╭──

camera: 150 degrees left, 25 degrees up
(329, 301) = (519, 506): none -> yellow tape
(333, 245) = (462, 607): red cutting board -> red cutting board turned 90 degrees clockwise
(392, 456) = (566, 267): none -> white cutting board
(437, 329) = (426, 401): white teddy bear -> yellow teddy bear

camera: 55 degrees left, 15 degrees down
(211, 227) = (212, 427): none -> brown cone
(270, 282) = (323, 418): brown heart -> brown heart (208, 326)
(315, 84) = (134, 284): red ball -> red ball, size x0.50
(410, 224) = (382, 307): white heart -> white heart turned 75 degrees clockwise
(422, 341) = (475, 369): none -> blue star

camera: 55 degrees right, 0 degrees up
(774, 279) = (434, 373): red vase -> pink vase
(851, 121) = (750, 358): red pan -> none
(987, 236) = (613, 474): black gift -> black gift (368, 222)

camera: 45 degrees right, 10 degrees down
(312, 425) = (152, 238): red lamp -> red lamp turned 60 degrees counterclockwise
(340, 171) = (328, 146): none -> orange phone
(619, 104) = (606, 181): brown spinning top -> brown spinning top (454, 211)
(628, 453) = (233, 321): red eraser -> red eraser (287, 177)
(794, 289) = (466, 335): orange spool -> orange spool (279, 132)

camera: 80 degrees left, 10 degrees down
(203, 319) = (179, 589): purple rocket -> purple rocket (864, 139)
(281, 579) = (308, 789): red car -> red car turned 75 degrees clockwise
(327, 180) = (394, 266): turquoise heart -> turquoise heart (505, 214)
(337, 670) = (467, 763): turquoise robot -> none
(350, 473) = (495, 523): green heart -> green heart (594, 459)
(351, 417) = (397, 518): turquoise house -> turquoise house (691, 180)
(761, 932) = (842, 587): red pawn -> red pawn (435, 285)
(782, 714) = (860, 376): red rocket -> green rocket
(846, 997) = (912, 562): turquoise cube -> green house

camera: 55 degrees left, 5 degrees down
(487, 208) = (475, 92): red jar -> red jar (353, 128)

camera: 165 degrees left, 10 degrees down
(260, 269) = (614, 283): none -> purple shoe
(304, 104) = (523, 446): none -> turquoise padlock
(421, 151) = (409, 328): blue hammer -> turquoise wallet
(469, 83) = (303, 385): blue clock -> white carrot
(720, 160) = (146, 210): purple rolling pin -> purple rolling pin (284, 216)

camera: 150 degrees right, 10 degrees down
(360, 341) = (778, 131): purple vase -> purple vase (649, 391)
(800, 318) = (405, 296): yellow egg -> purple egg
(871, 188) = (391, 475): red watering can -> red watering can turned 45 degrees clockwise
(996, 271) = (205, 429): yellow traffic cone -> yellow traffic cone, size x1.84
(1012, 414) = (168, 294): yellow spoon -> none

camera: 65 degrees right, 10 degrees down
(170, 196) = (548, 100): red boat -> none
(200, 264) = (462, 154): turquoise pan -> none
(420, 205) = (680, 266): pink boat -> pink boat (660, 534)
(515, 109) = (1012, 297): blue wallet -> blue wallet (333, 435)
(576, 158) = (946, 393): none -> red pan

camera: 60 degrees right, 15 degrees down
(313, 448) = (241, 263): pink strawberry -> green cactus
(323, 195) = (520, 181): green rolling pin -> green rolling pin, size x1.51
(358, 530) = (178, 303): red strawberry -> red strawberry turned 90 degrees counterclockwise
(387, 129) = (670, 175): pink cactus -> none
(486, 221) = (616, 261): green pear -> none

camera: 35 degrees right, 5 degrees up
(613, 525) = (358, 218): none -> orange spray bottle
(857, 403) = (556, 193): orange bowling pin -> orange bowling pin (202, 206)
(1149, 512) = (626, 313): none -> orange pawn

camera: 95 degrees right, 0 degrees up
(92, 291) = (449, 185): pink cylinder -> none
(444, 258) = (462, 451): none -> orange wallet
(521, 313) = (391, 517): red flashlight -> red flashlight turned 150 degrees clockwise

╰──

** AIM OF THE EXERCISE **
Your answer should be the records above, set down exactly.

** RESPONSE **
camera: 150 degrees left, 25 degrees up
(329, 301) = (519, 506): none -> yellow tape
(333, 245) = (462, 607): red cutting board -> red cutting board turned 90 degrees clockwise
(392, 456) = (566, 267): none -> white cutting board
(437, 329) = (426, 401): white teddy bear -> yellow teddy bear

camera: 55 degrees left, 15 degrees down
(211, 227) = (212, 427): none -> brown cone
(270, 282) = (323, 418): brown heart -> brown heart (208, 326)
(315, 84) = (134, 284): red ball -> red ball, size x0.50
(410, 224) = (382, 307): white heart -> white heart turned 75 degrees clockwise
(422, 341) = (475, 369): none -> blue star

camera: 55 degrees right, 0 degrees up
(774, 279) = (434, 373): red vase -> pink vase
(851, 121) = (750, 358): red pan -> none
(987, 236) = (613, 474): black gift -> black gift (368, 222)

camera: 45 degrees right, 10 degrees down
(312, 425) = (152, 238): red lamp -> red lamp turned 60 degrees counterclockwise
(340, 171) = (328, 146): none -> orange phone
(619, 104) = (606, 181): brown spinning top -> brown spinning top (454, 211)
(628, 453) = (233, 321): red eraser -> red eraser (287, 177)
(794, 289) = (466, 335): orange spool -> orange spool (279, 132)

camera: 80 degrees left, 10 degrees down
(203, 319) = (179, 589): purple rocket -> purple rocket (864, 139)
(281, 579) = (308, 789): red car -> red car turned 75 degrees clockwise
(327, 180) = (394, 266): turquoise heart -> turquoise heart (505, 214)
(337, 670) = (467, 763): turquoise robot -> none
(350, 473) = (495, 523): green heart -> green heart (594, 459)
(351, 417) = (397, 518): turquoise house -> turquoise house (691, 180)
(761, 932) = (842, 587): red pawn -> red pawn (435, 285)
(782, 714) = (860, 376): red rocket -> green rocket
(846, 997) = (912, 562): turquoise cube -> green house

camera: 55 degrees left, 5 degrees down
(487, 208) = (475, 92): red jar -> red jar (353, 128)

camera: 165 degrees left, 10 degrees down
(260, 269) = (614, 283): none -> purple shoe
(304, 104) = (523, 446): none -> turquoise padlock
(421, 151) = (409, 328): blue hammer -> turquoise wallet
(469, 83) = (303, 385): blue clock -> white carrot
(720, 160) = (146, 210): purple rolling pin -> purple rolling pin (284, 216)

camera: 150 degrees right, 10 degrees down
(360, 341) = (778, 131): purple vase -> purple vase (649, 391)
(800, 318) = (405, 296): yellow egg -> purple egg
(871, 188) = (391, 475): red watering can -> red watering can turned 45 degrees clockwise
(996, 271) = (205, 429): yellow traffic cone -> yellow traffic cone, size x1.84
(1012, 414) = (168, 294): yellow spoon -> none

camera: 65 degrees right, 10 degrees down
(170, 196) = (548, 100): red boat -> none
(200, 264) = (462, 154): turquoise pan -> none
(420, 205) = (680, 266): pink boat -> pink boat (660, 534)
(515, 109) = (1012, 297): blue wallet -> blue wallet (333, 435)
(576, 158) = (946, 393): none -> red pan

camera: 60 degrees right, 15 degrees down
(313, 448) = (241, 263): pink strawberry -> green cactus
(323, 195) = (520, 181): green rolling pin -> green rolling pin, size x1.51
(358, 530) = (178, 303): red strawberry -> red strawberry turned 90 degrees counterclockwise
(387, 129) = (670, 175): pink cactus -> none
(486, 221) = (616, 261): green pear -> none

camera: 35 degrees right, 5 degrees up
(613, 525) = (358, 218): none -> orange spray bottle
(857, 403) = (556, 193): orange bowling pin -> orange bowling pin (202, 206)
(1149, 512) = (626, 313): none -> orange pawn

camera: 95 degrees right, 0 degrees up
(92, 291) = (449, 185): pink cylinder -> none
(444, 258) = (462, 451): none -> orange wallet
(521, 313) = (391, 517): red flashlight -> red flashlight turned 150 degrees clockwise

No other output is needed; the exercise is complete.